### Extracted information ###
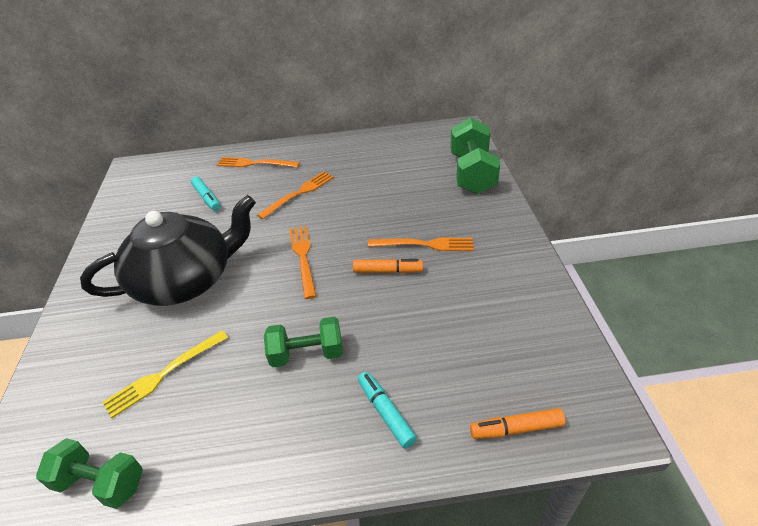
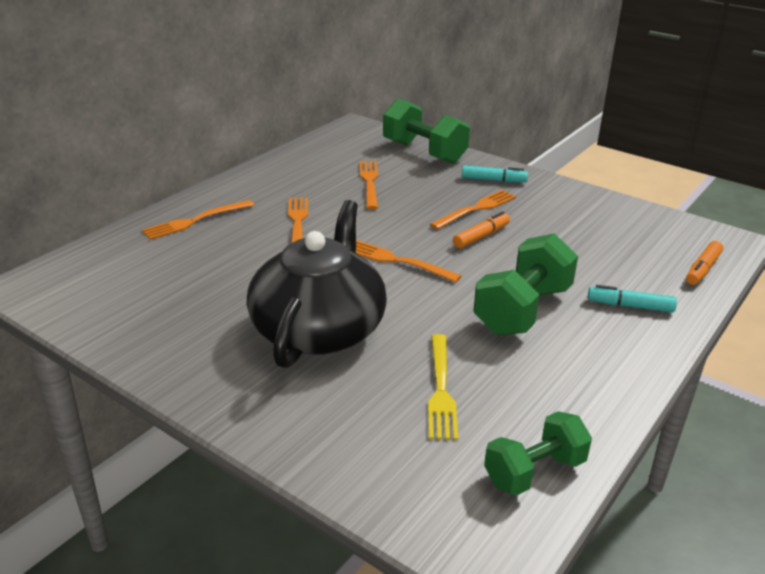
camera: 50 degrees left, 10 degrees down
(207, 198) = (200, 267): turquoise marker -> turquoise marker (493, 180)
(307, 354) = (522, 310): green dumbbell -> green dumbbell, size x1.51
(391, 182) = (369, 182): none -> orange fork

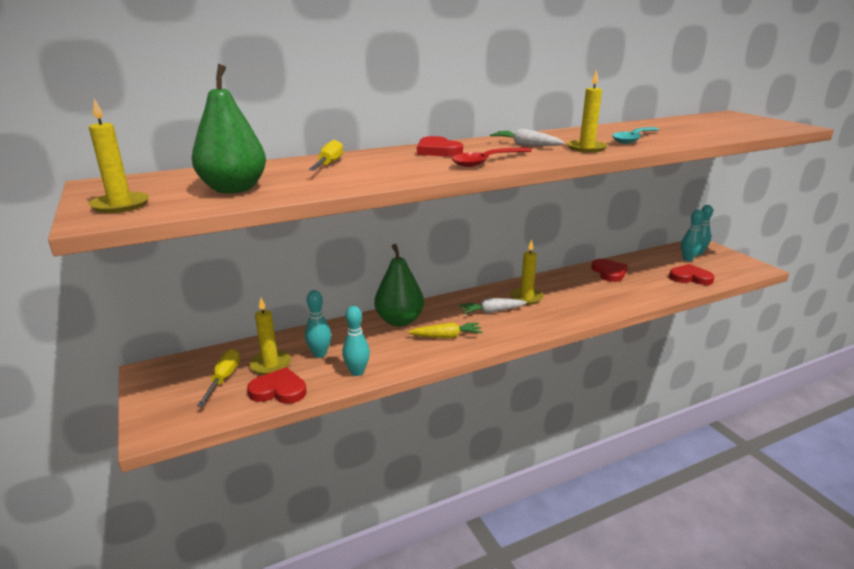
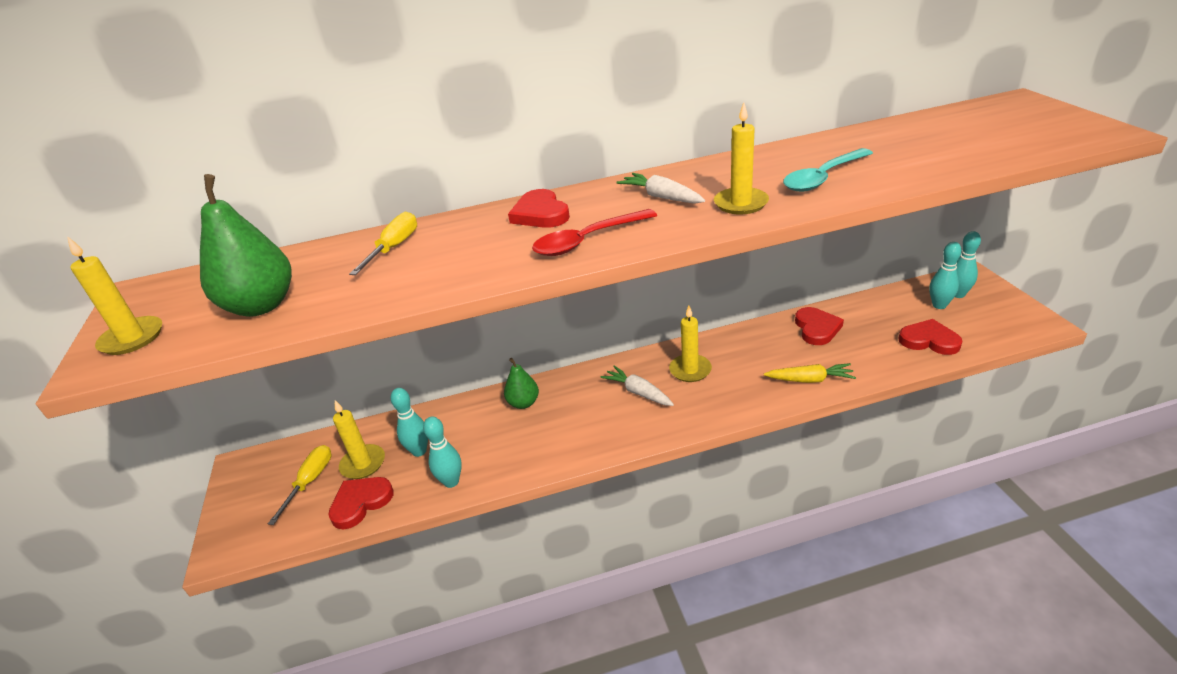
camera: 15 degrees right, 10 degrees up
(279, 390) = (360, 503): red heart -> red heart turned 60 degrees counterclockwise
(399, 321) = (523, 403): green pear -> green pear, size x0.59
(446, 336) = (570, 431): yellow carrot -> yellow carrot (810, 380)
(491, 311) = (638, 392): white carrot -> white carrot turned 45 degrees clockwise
###
## Request
Please repeat each record above precisely, with the pictures left out.

## Result of the exercise
camera: 50 degrees left, 10 degrees down
(207, 198) = (200, 267): turquoise marker -> turquoise marker (493, 180)
(307, 354) = (522, 310): green dumbbell -> green dumbbell, size x1.51
(391, 182) = (369, 182): none -> orange fork

camera: 15 degrees right, 10 degrees up
(279, 390) = (360, 503): red heart -> red heart turned 60 degrees counterclockwise
(399, 321) = (523, 403): green pear -> green pear, size x0.59
(446, 336) = (570, 431): yellow carrot -> yellow carrot (810, 380)
(491, 311) = (638, 392): white carrot -> white carrot turned 45 degrees clockwise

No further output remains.